- _Exercise details_
Beginning with the line that holds "red cylinder [198,386,253,451]" in the data below, give again every line through the one that holds "brown cube [751,167,822,244] -> none", exactly as written.

- _Provided data_
━━━

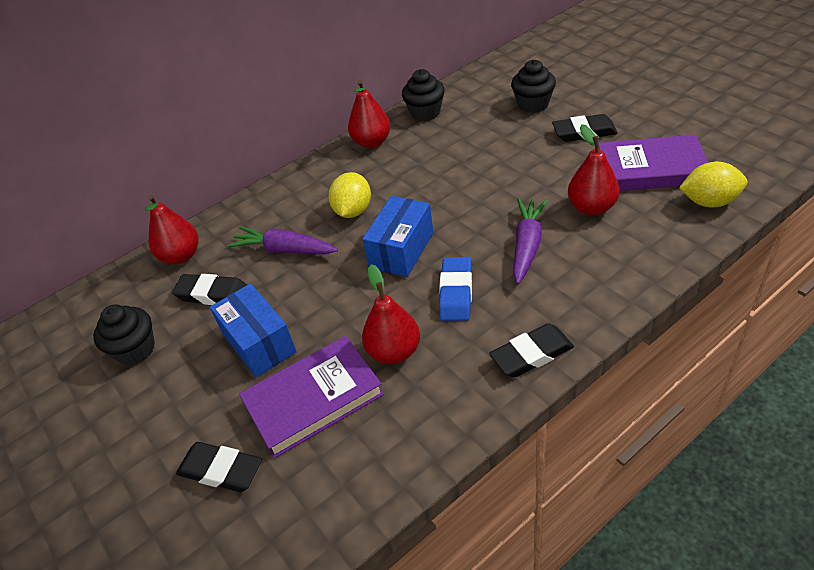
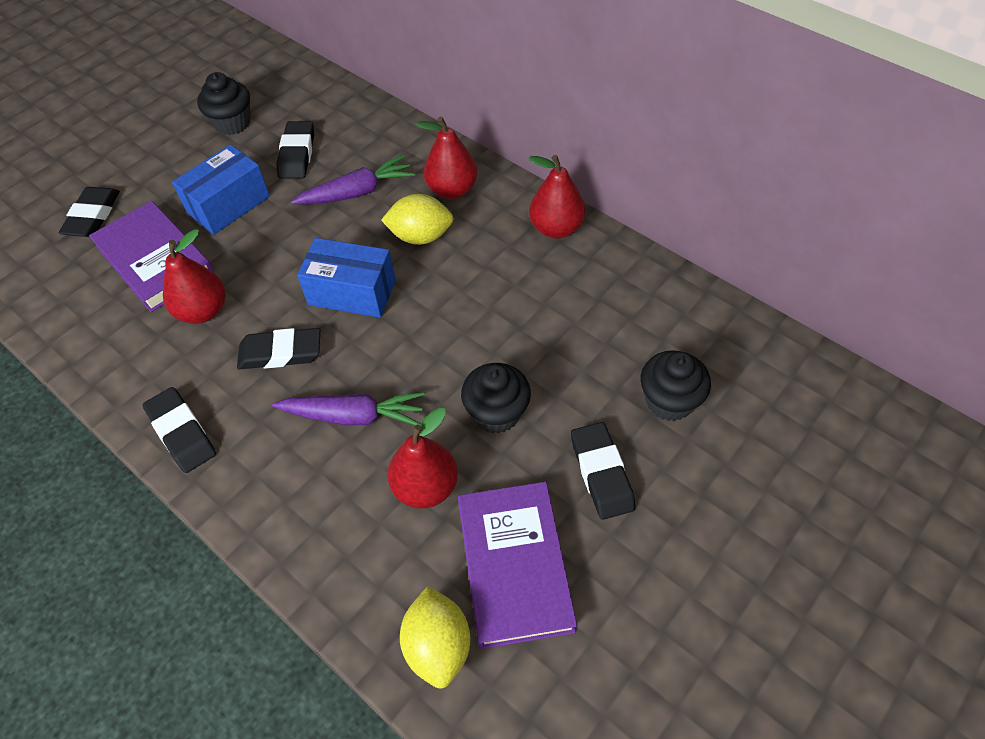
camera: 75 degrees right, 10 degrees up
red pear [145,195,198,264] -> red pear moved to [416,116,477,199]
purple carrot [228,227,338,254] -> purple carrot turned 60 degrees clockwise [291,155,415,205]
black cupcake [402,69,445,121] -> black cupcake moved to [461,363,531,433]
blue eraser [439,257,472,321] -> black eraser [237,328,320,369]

━━━

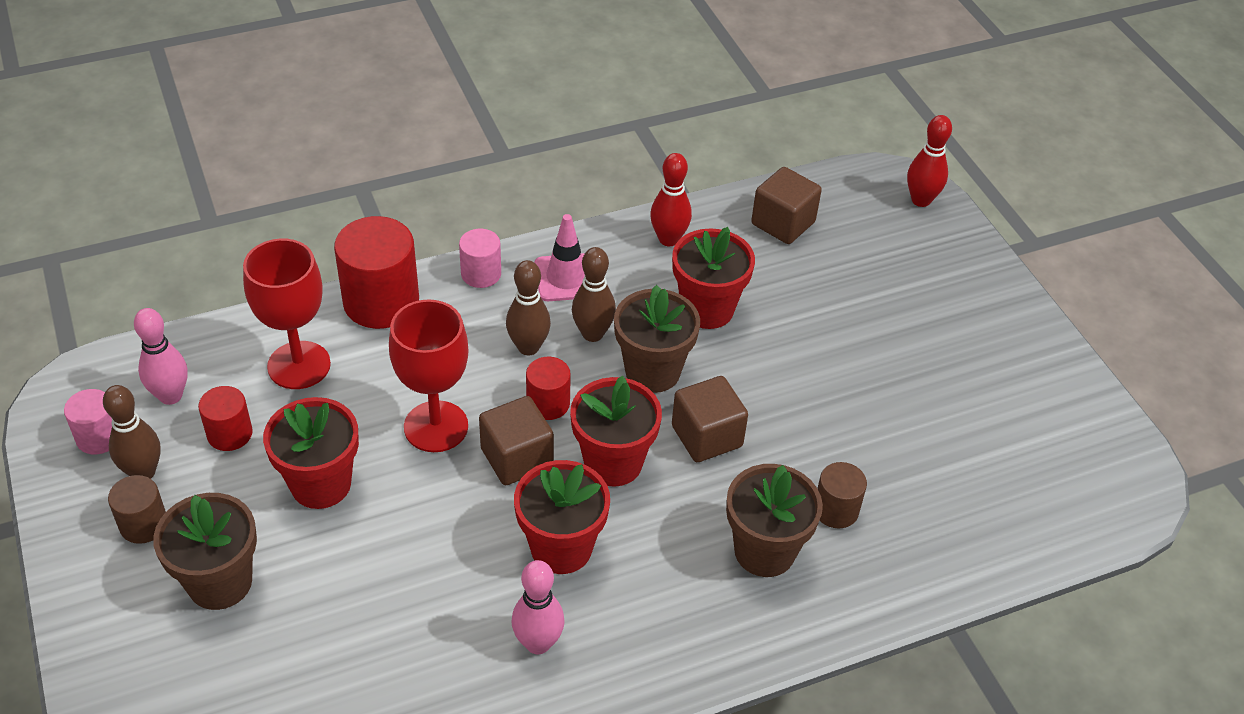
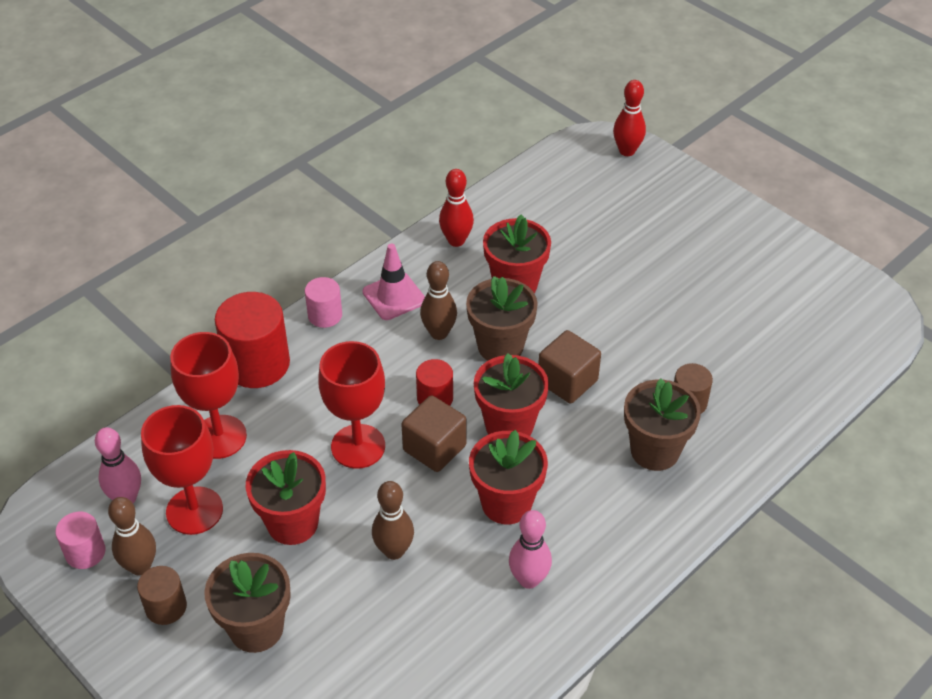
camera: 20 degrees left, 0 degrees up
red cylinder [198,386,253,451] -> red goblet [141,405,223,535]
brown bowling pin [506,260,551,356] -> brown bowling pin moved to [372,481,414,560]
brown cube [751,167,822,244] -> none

━━━

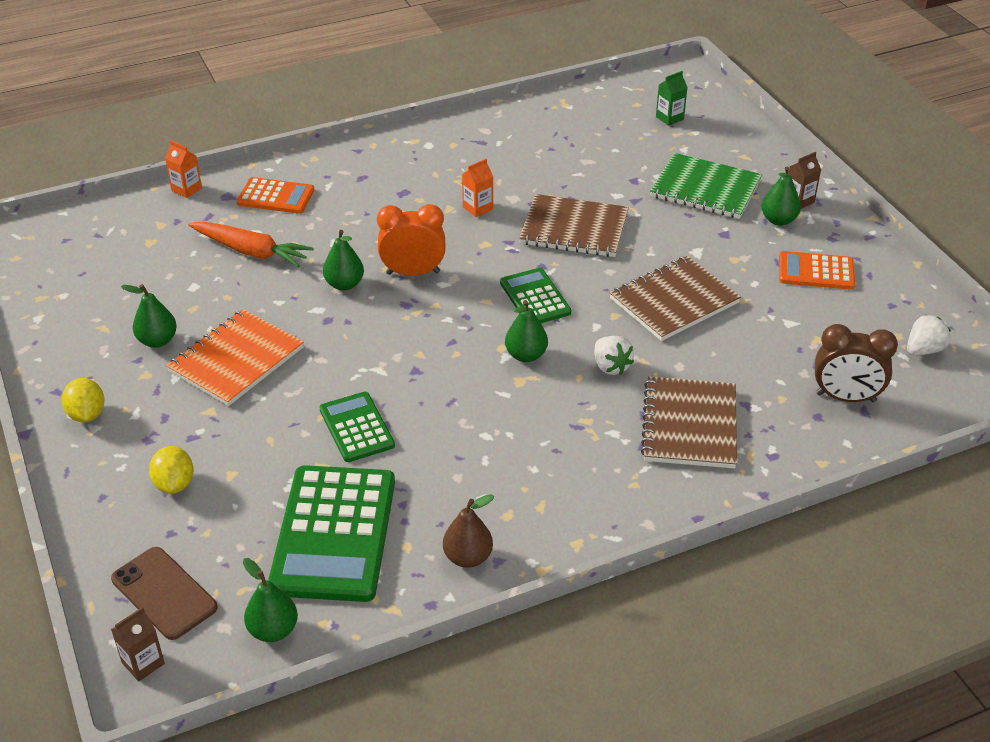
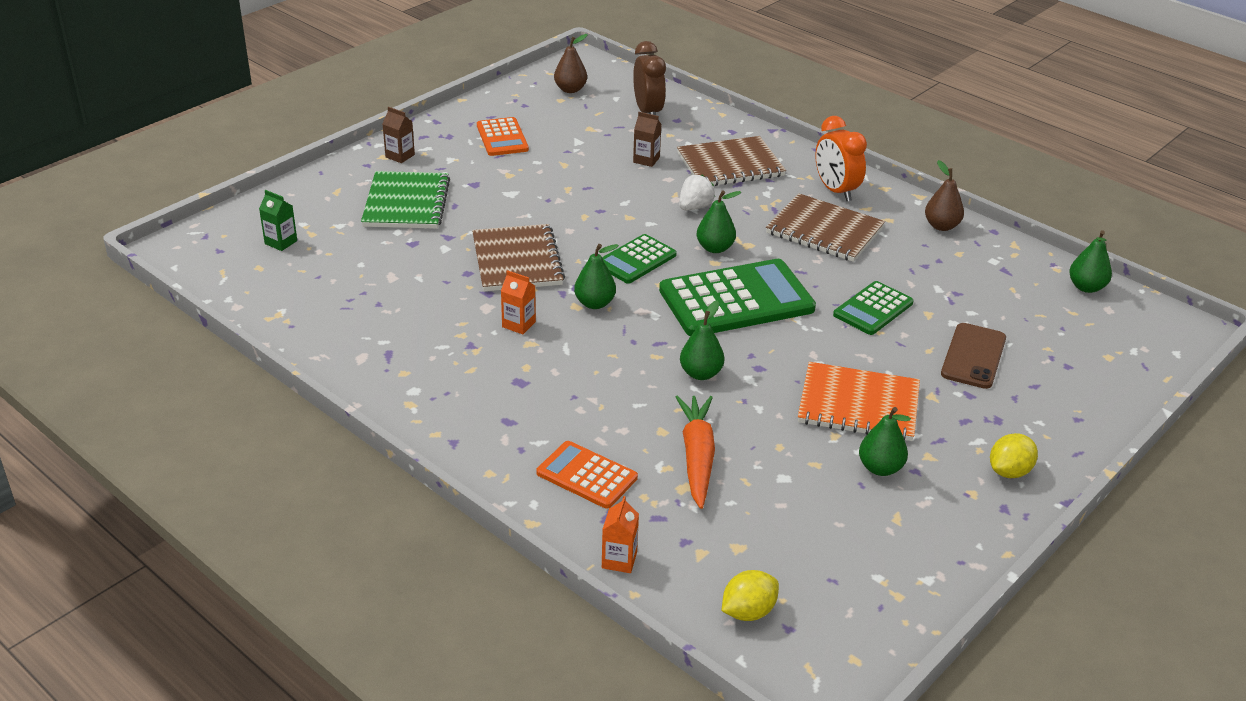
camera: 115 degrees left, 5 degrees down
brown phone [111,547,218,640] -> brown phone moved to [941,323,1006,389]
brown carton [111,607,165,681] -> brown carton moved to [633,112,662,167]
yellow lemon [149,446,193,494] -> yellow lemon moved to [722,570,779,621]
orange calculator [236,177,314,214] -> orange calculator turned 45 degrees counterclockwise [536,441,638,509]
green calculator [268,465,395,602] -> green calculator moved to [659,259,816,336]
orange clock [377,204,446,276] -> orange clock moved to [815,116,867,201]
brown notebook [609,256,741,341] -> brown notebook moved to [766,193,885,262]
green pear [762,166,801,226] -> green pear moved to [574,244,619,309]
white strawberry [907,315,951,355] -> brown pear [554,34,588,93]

━━━

- _Answer to the problem_
red cylinder [198,386,253,451] -> red goblet [141,405,223,535]
brown bowling pin [506,260,551,356] -> brown bowling pin moved to [372,481,414,560]
brown cube [751,167,822,244] -> none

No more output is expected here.